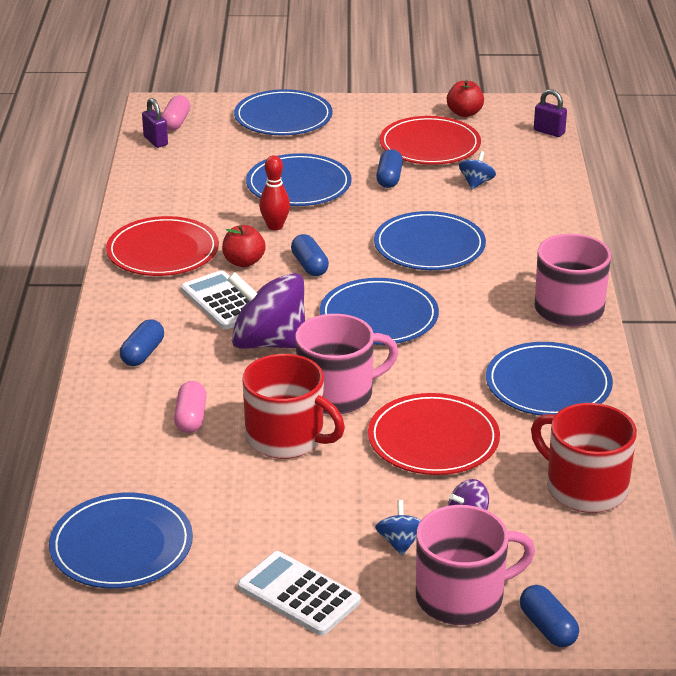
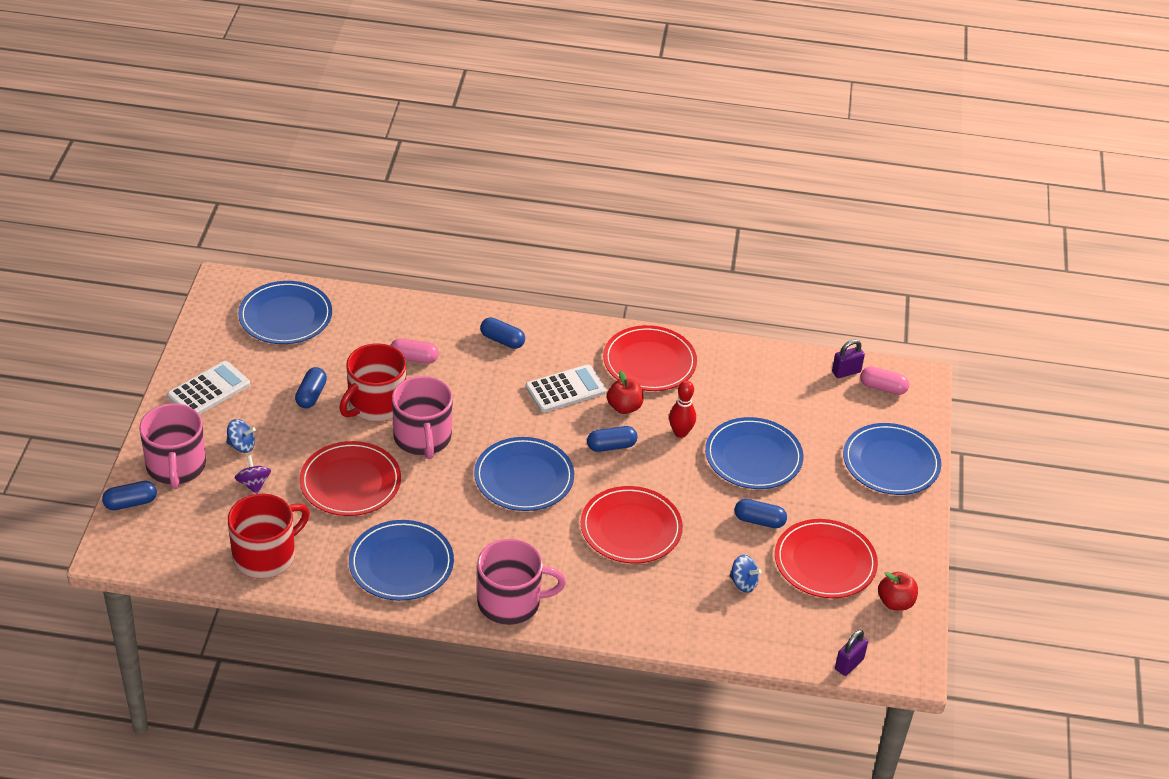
camera: 95 degrees right, 10 degrees up
purple spinning top [227,272,305,349] -> none
blue plate [374,211,486,270] -> red plate [581,486,683,564]
none -> blue capsule [295,367,327,408]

• _Task to complete_
Give the listing again word for word, but drop every picture.

• _Exercise answer_
camera: 95 degrees right, 10 degrees up
purple spinning top [227,272,305,349] -> none
blue plate [374,211,486,270] -> red plate [581,486,683,564]
none -> blue capsule [295,367,327,408]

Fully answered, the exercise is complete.